___ INPUT FOR THIS TASK ___

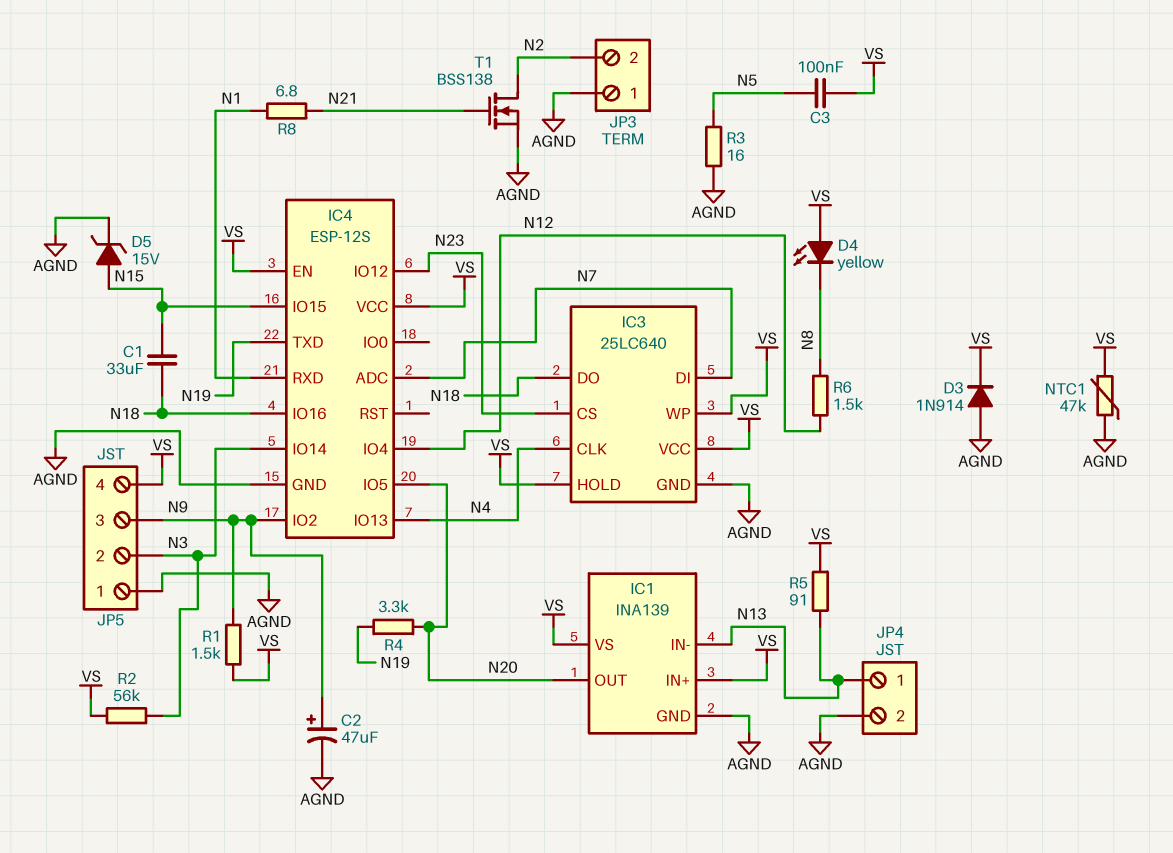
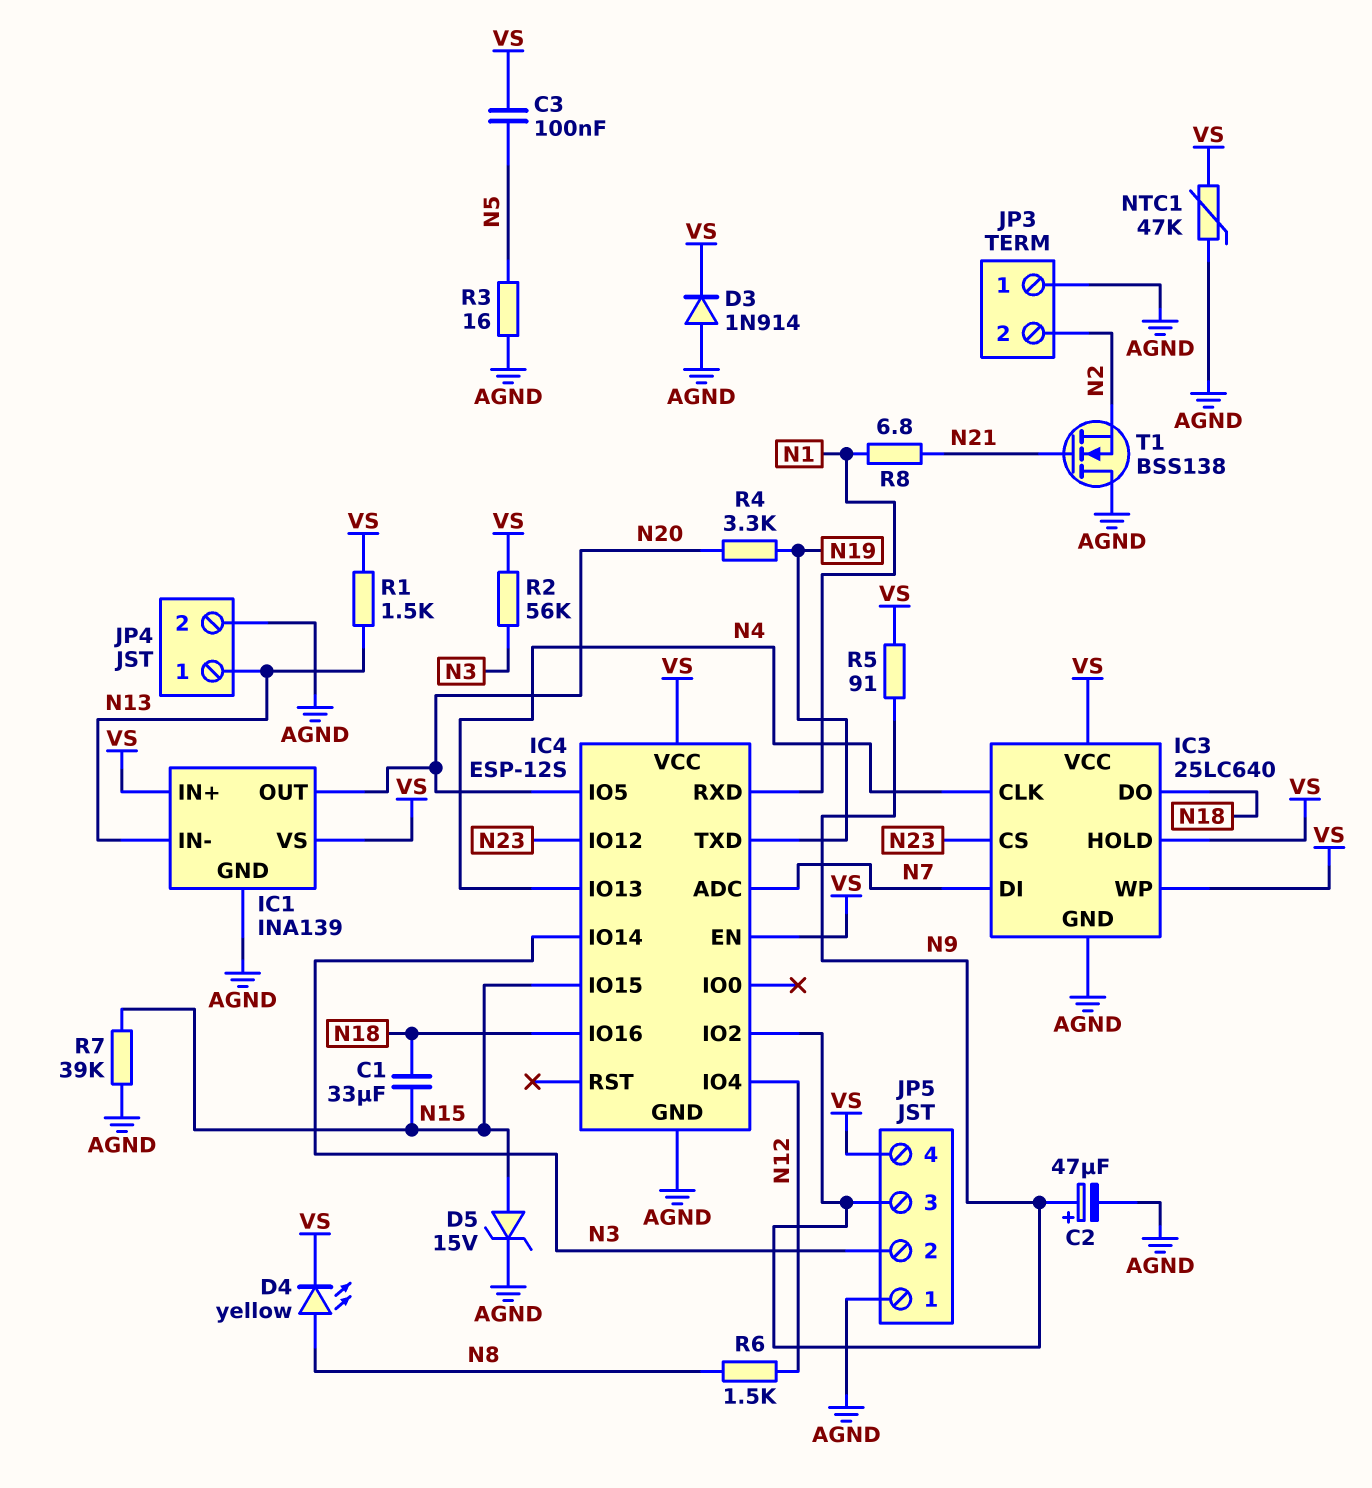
D4: LED yellow (A VS, K N8) -> LED yellow (A N8, K VS)
R1: 1.5k (N9, VS) -> 1.5k (N13, VS)
R5: 91 (N13, VS) -> 91 (N9, VS)
R7: none -> 39k (AGND, N15)
T1: NMOS BSS138 (G N21, D N2, S AGND) -> NMOS BSS138 (G N21, D AGND, S N2)

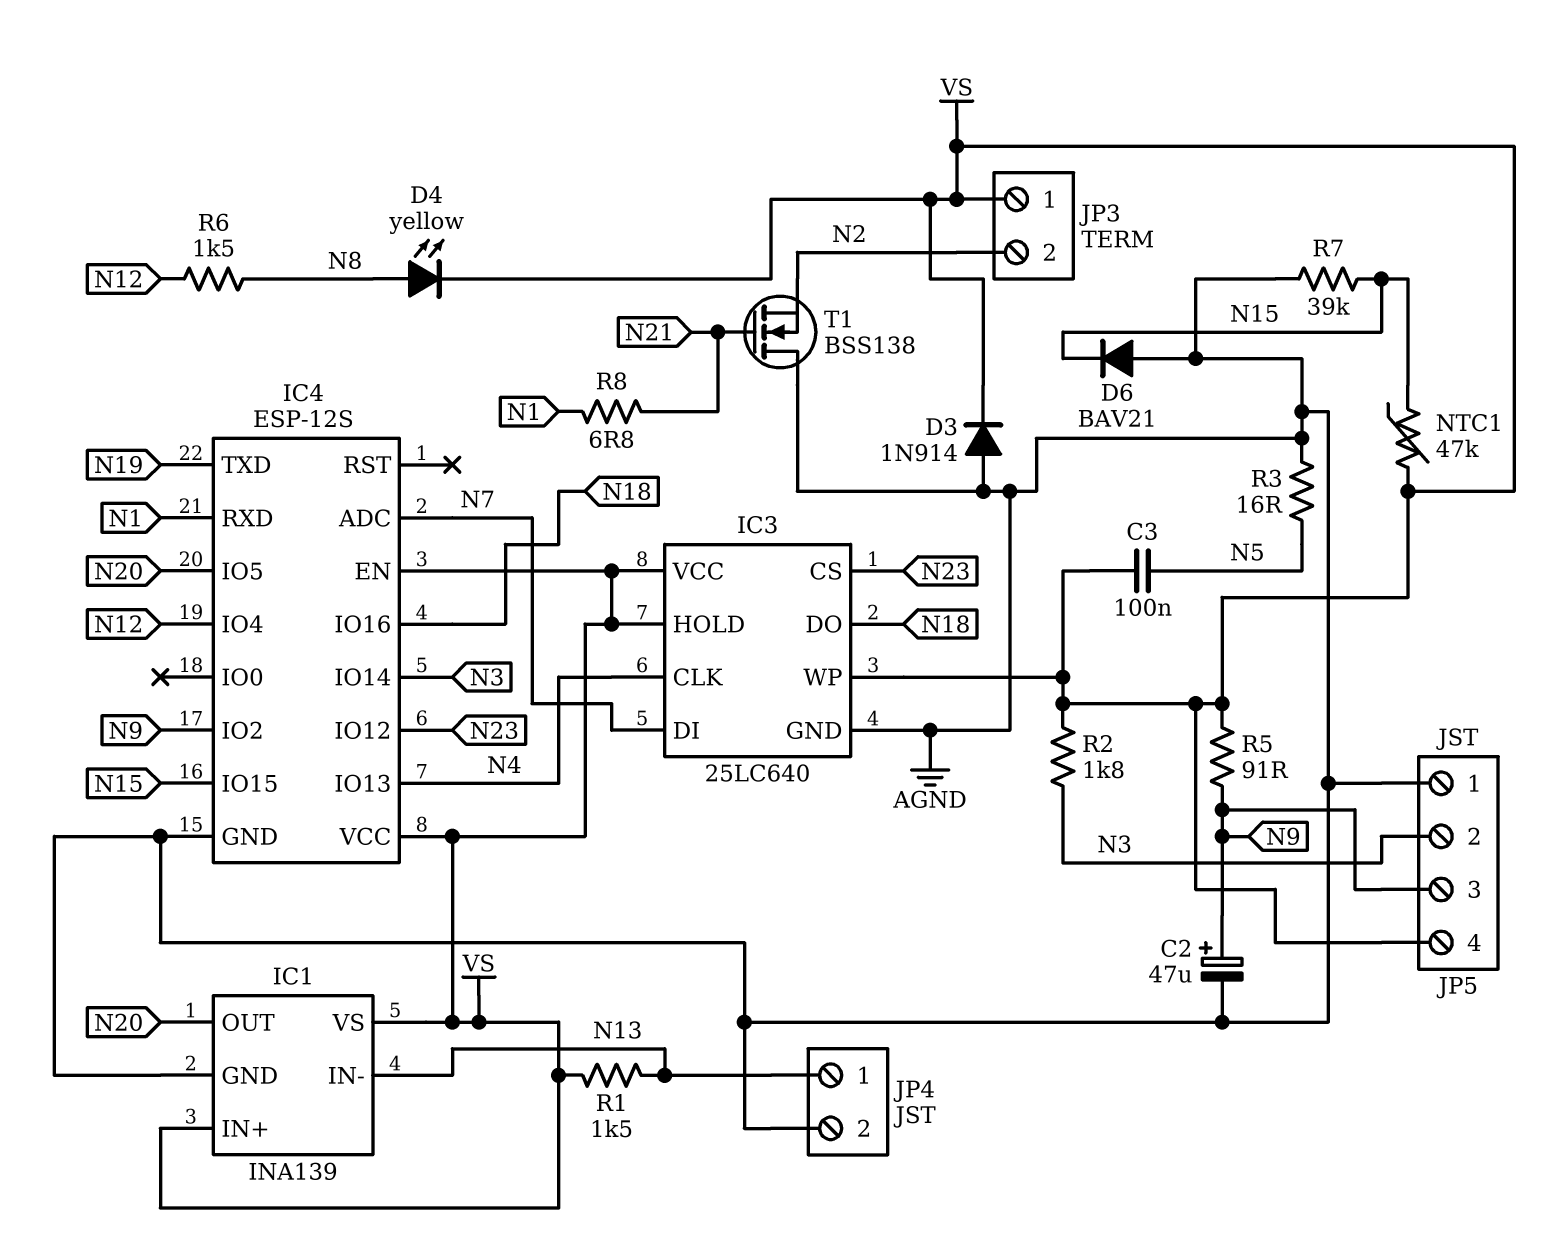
C1: 33uF (N15, N18) -> none
D5: zener 15V (A N15, K AGND) -> none
D6: none -> diode BAV21 (A AGND, K N15)
JP3 pin 1: AGND -> VS
NTC1: 47k (AGND, VS) -> 47k (N15, VS)
R2: 56k (N3, VS) -> 1.8k (N3, VS)
R4: 3.3k (N19, N20) -> none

___

PROBLEM DESCRIPTION:
The response must contain exactly the lines from the one with "JP3 pin 1: AGND -> VS" through the last line of the material above, both ends included, and no others.

ANSWER TO THE PROBLEM:
JP3 pin 1: AGND -> VS
NTC1: 47k (AGND, VS) -> 47k (N15, VS)
R2: 56k (N3, VS) -> 1.8k (N3, VS)
R4: 3.3k (N19, N20) -> none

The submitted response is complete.